Print the listing below again from the line that contains "(494, 256) = (912, 316): grey" onward, keeping every line exact and leaving out the lines before it.

SUPPLIED INFORMATION -
===
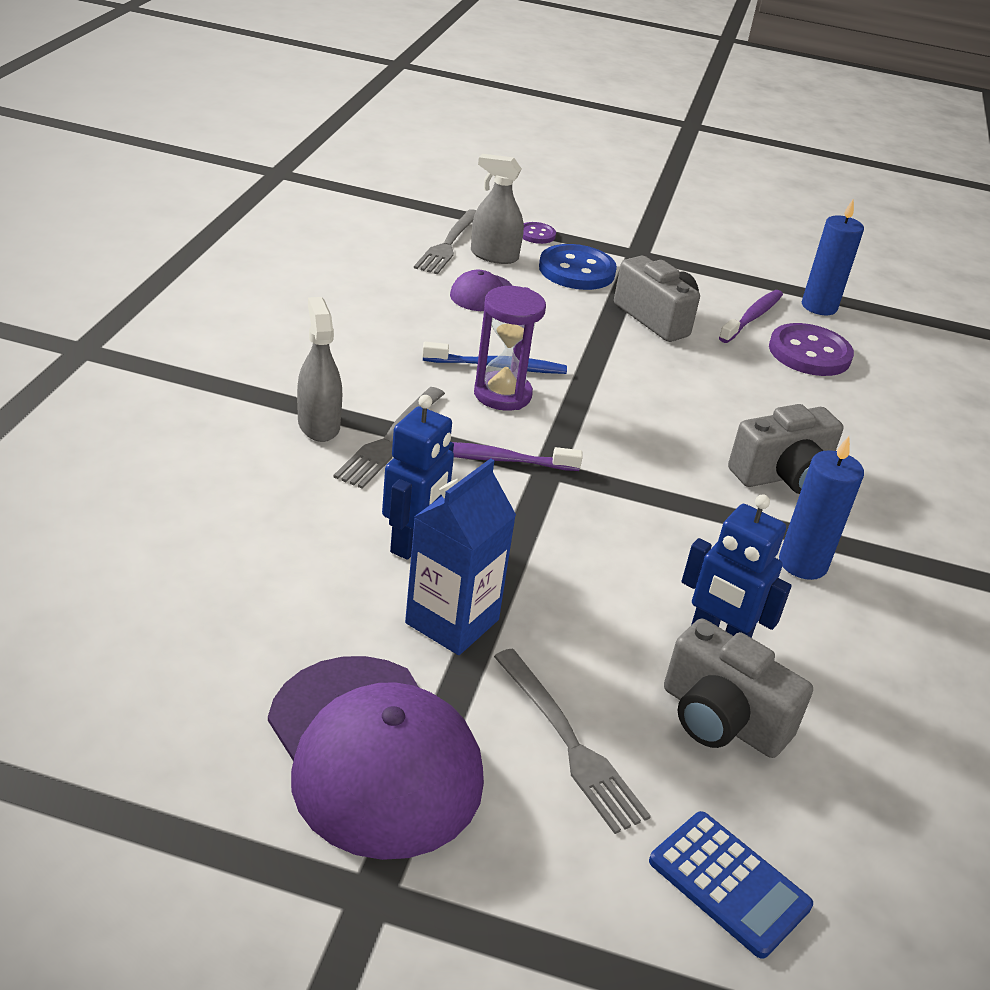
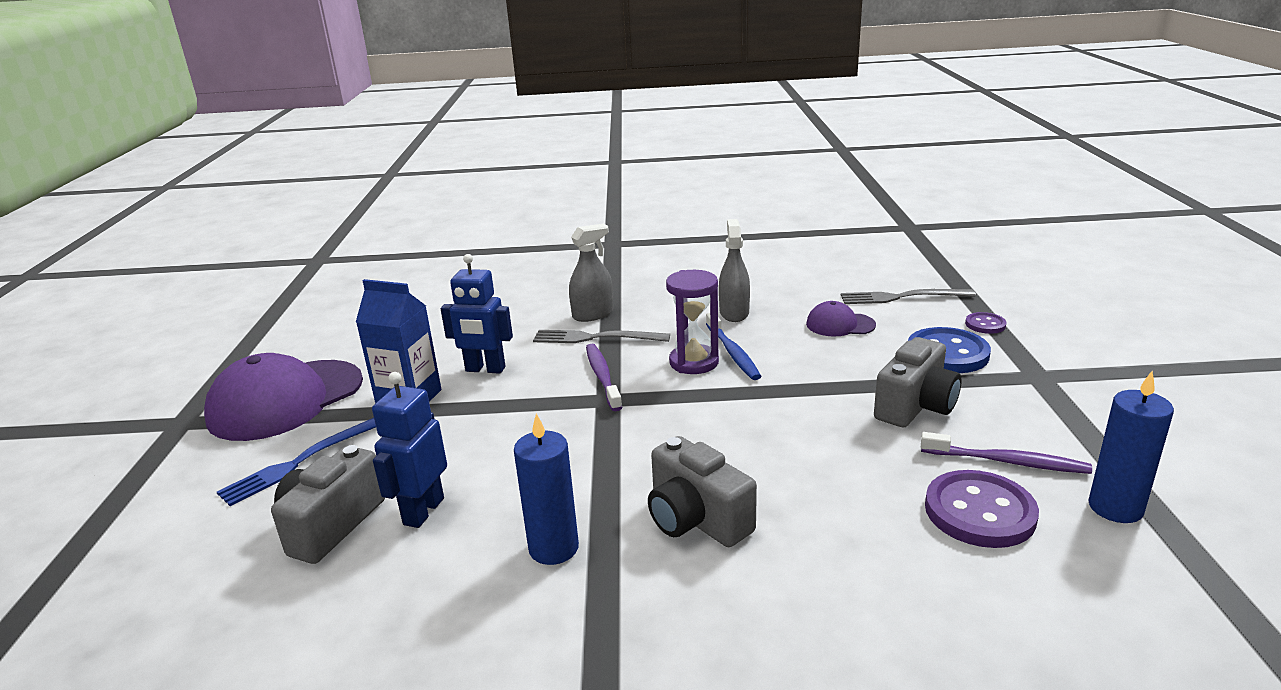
camera: 80 degrees right, 10 degrees down
(494, 256) = (912, 316): grey spray bottle -> grey spray bottle (734, 313)
(569, 743) = (299, 462): grey fork -> blue fork
(729, 883) = (166, 550): blue calculator -> none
===
YOUR RESPONSE -
(494, 256) = (912, 316): grey spray bottle -> grey spray bottle (734, 313)
(569, 743) = (299, 462): grey fork -> blue fork
(729, 883) = (166, 550): blue calculator -> none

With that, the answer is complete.